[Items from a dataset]
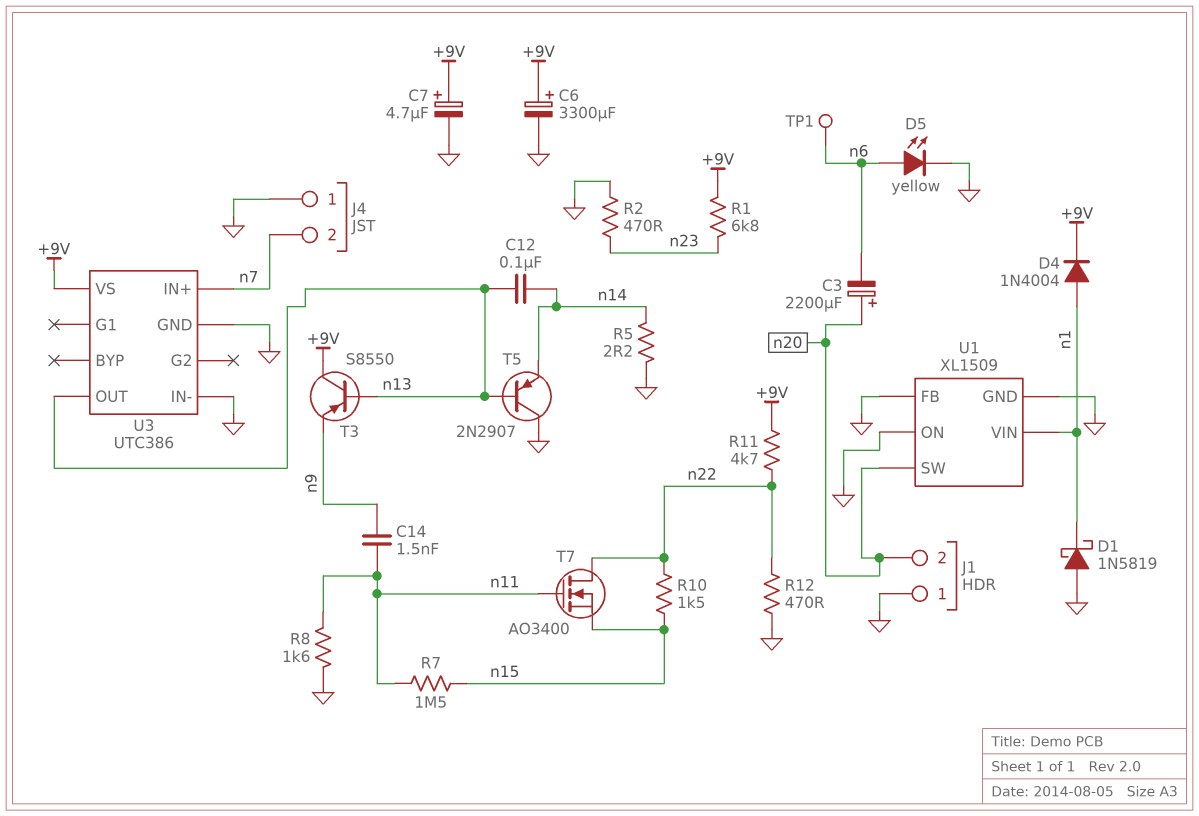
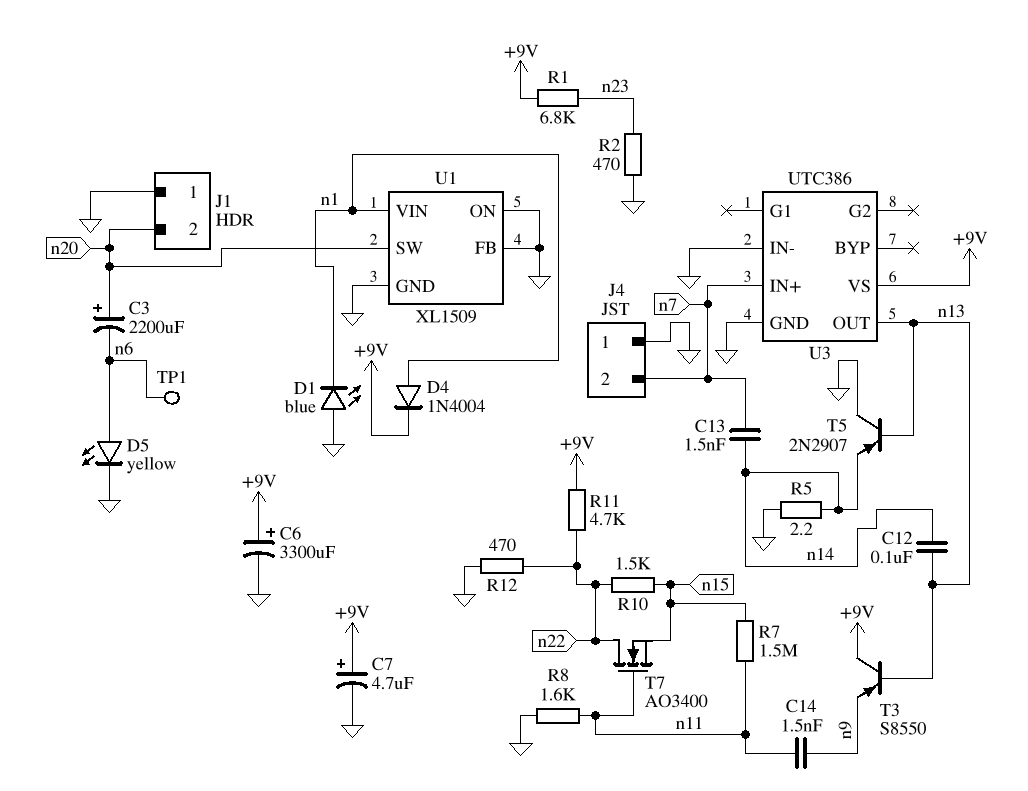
C13: none -> 1.5nF (n7, n14)
D1: schottky 1N5819 (A GND, K n1) -> LED blue (A GND, K n1)

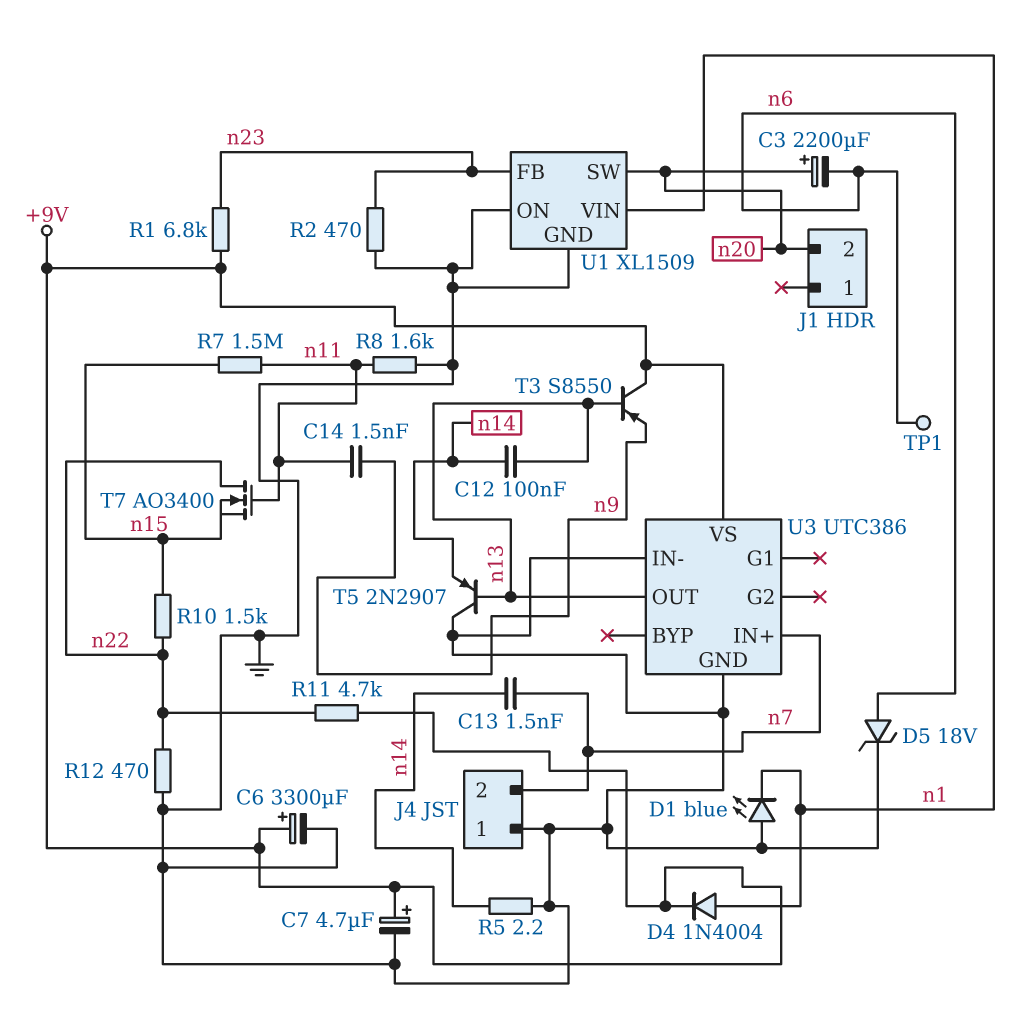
D5: LED yellow (A n6, K GND) -> zener 18V (A n6, K GND)
J1 pin 1: GND -> none
U1 pin FB: GND -> n23

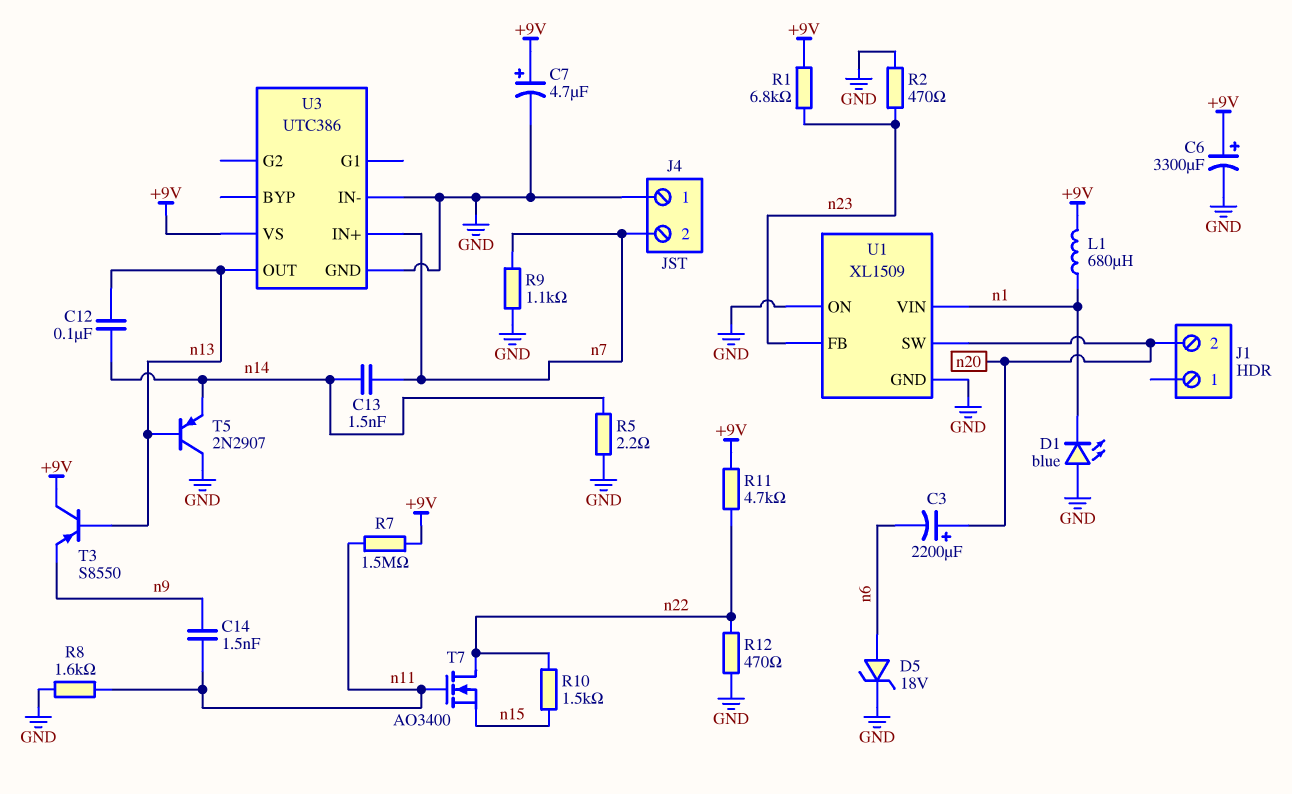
D4: diode 1N4004 (A n1, K +9V) -> none
L1: none -> 680uH (+9V, n1)
R7: 1.5M (n11, n15) -> 1.5M (+9V, n11)
R9: none -> 1.1k (GND, n7)
TP1: test point (n6) -> none

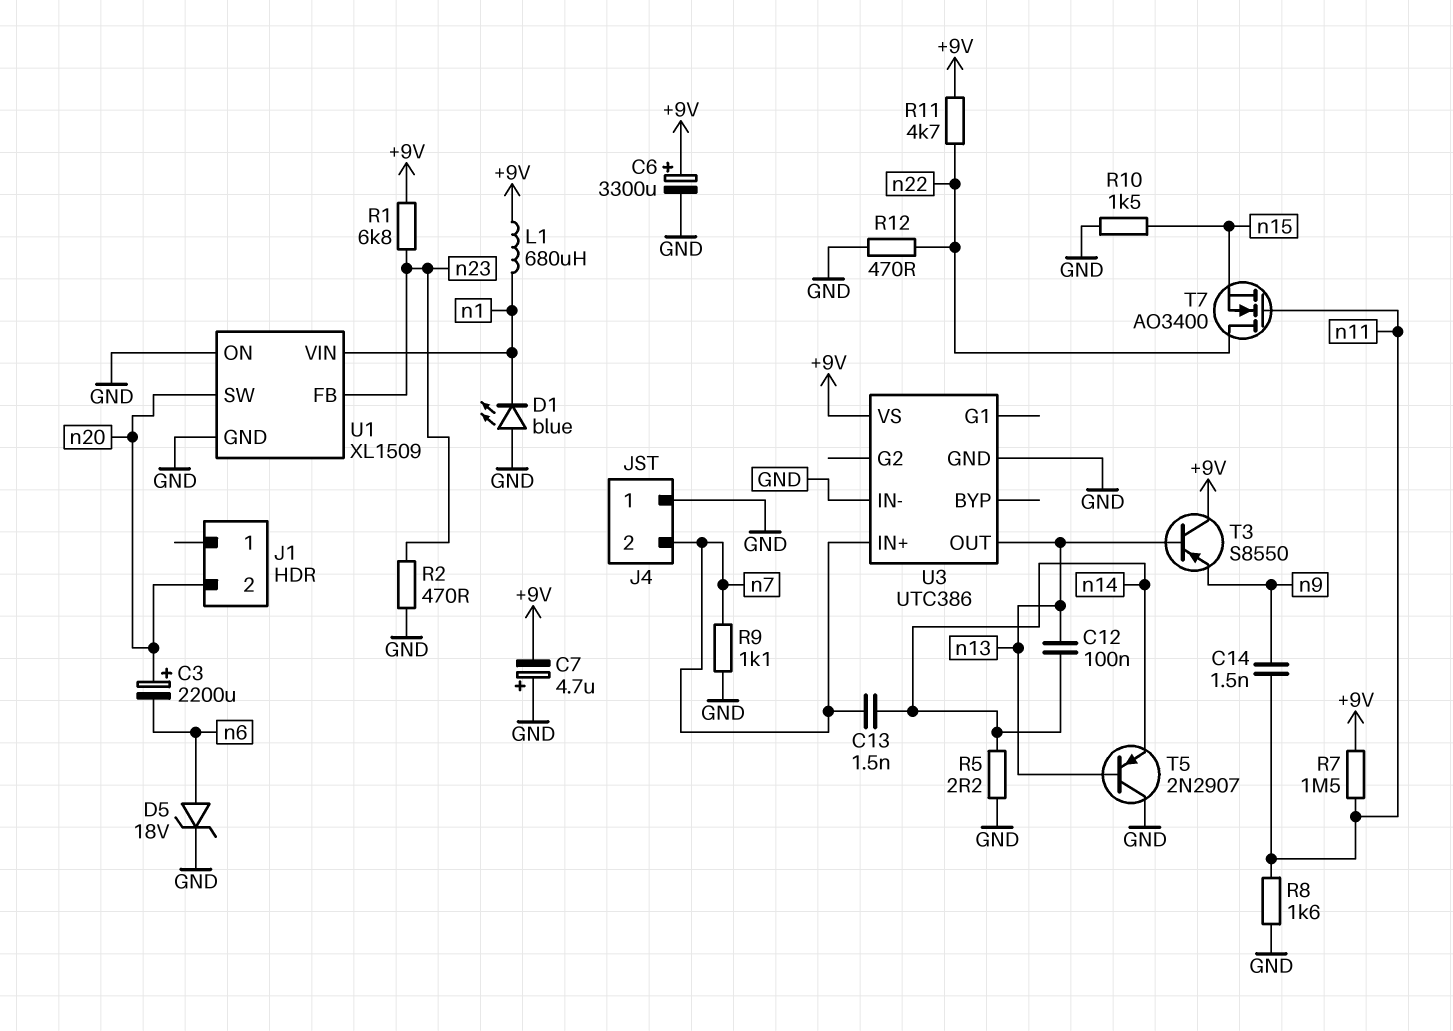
C7: 4.7uF (plus +9V, minus GND) -> 4.7uF (plus GND, minus +9V)
R10: 1.5k (n15, n22) -> 1.5k (GND, n15)

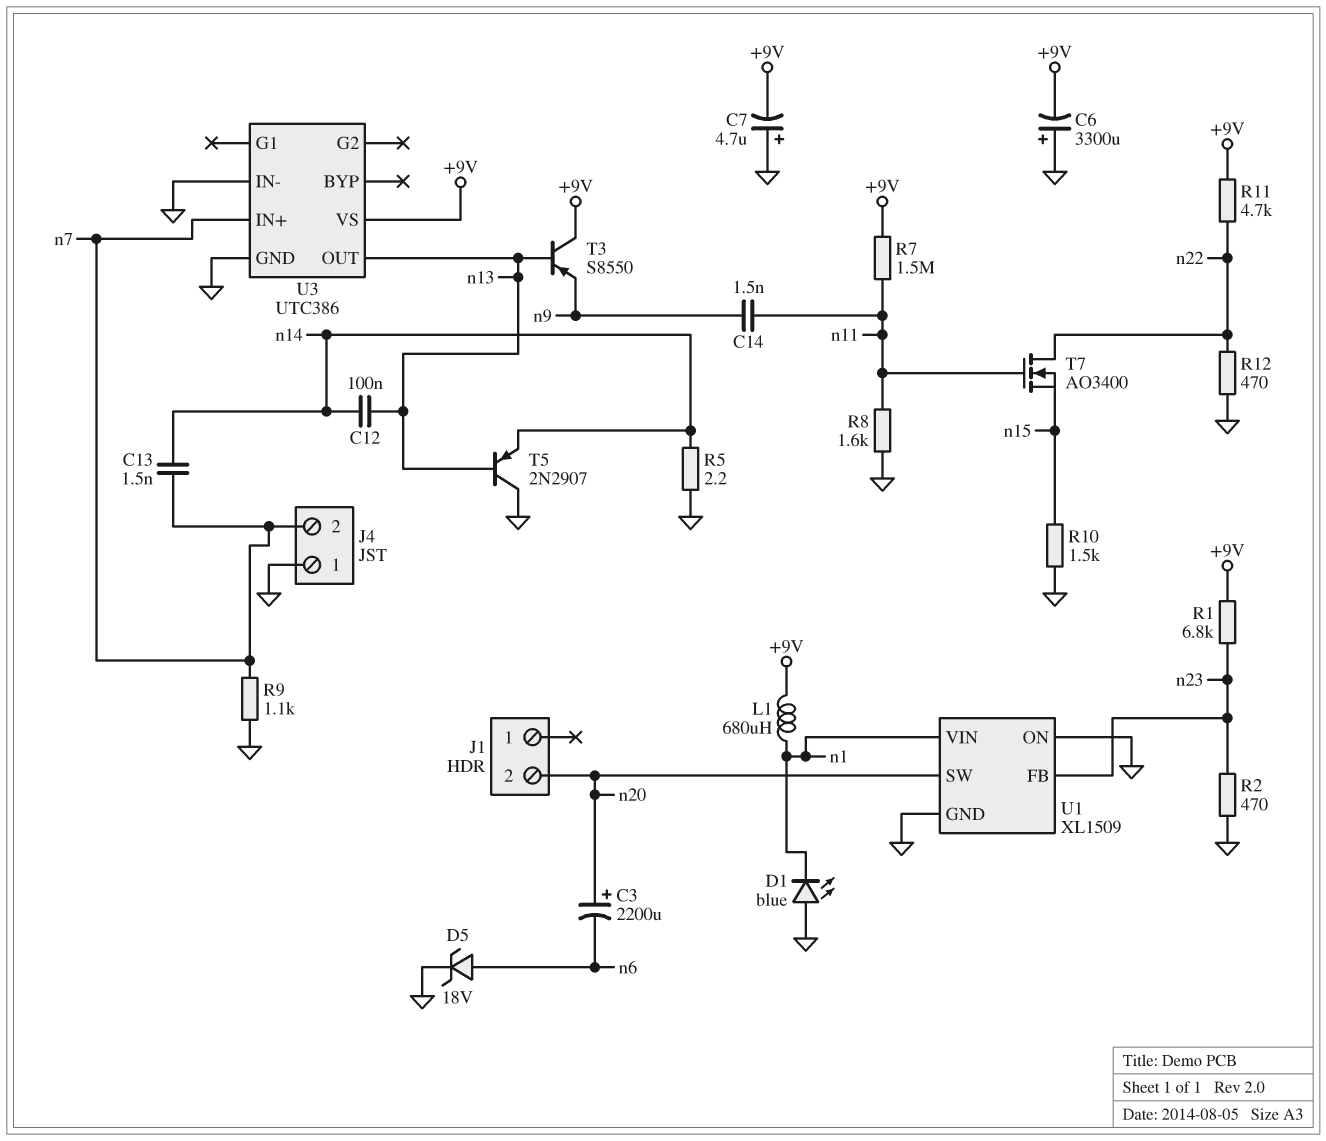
C6: 3300uF (plus +9V, minus GND) -> 3300uF (plus GND, minus +9V)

● **Try it**
Without any pictures, please write out the lines from the one containing "D4: diode 1N4004 (A n1, K +9V) -> none" through the final line of the data, exactly and inclusive of both ends.

● **Problem solution**
D4: diode 1N4004 (A n1, K +9V) -> none
L1: none -> 680uH (+9V, n1)
R7: 1.5M (n11, n15) -> 1.5M (+9V, n11)
R9: none -> 1.1k (GND, n7)
TP1: test point (n6) -> none

C7: 4.7uF (plus +9V, minus GND) -> 4.7uF (plus GND, minus +9V)
R10: 1.5k (n15, n22) -> 1.5k (GND, n15)

C6: 3300uF (plus +9V, minus GND) -> 3300uF (plus GND, minus +9V)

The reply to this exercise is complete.